PROMPT: Below are the records; give the number of lines in them that include the word "degrees", and nothing more.

EXTRACTED MATERIAL:
-=-=-
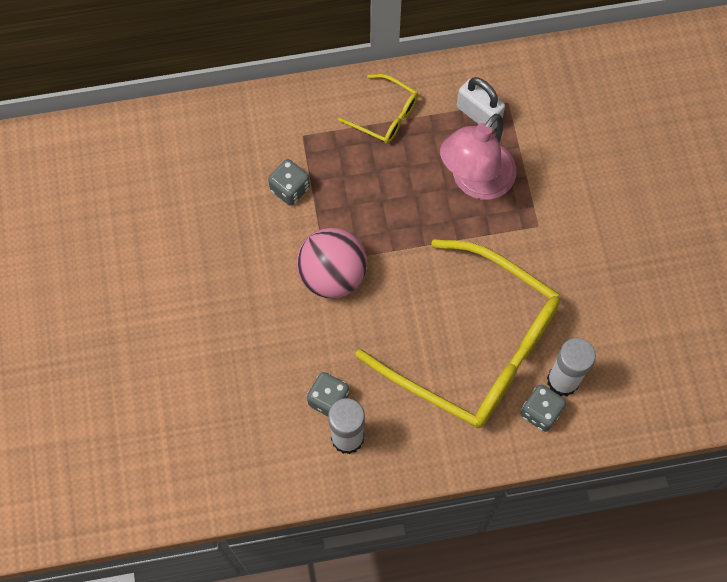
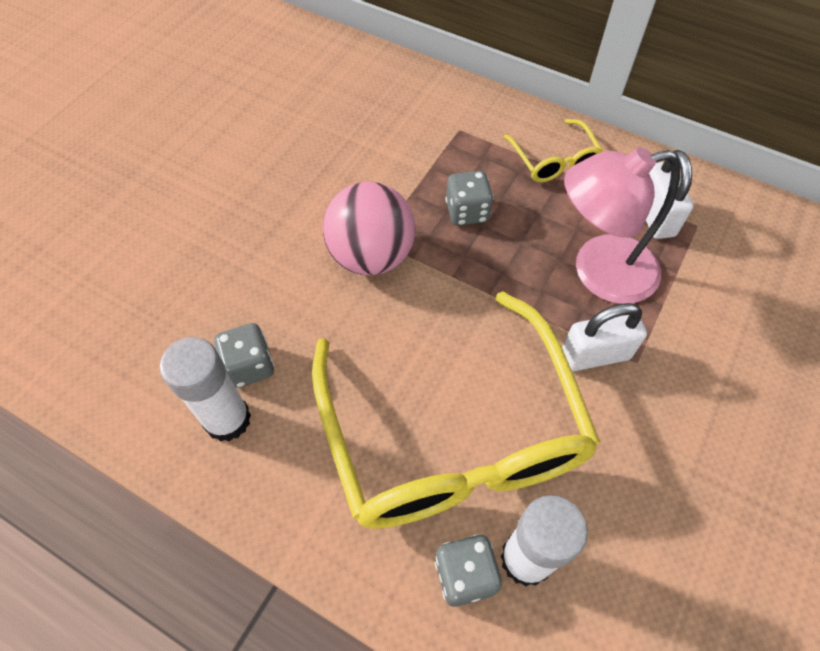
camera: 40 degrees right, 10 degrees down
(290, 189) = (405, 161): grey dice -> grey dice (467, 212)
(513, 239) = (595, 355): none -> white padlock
-=-=-
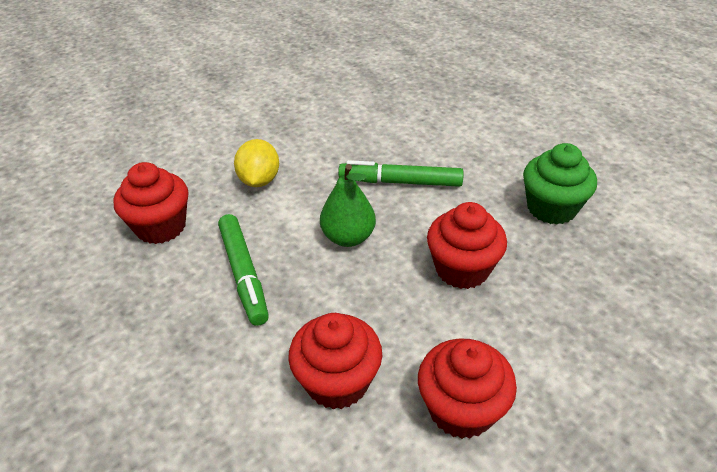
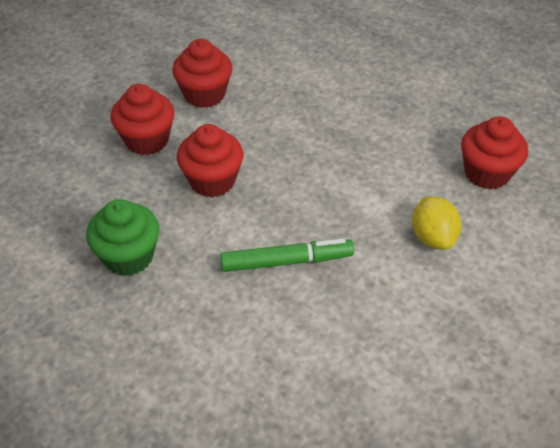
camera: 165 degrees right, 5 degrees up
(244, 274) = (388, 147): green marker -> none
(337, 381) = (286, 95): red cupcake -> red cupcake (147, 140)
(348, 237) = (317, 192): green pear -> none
-=-=-
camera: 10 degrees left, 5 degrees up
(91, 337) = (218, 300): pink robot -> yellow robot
-=-=-
ANSWER SECTION: 3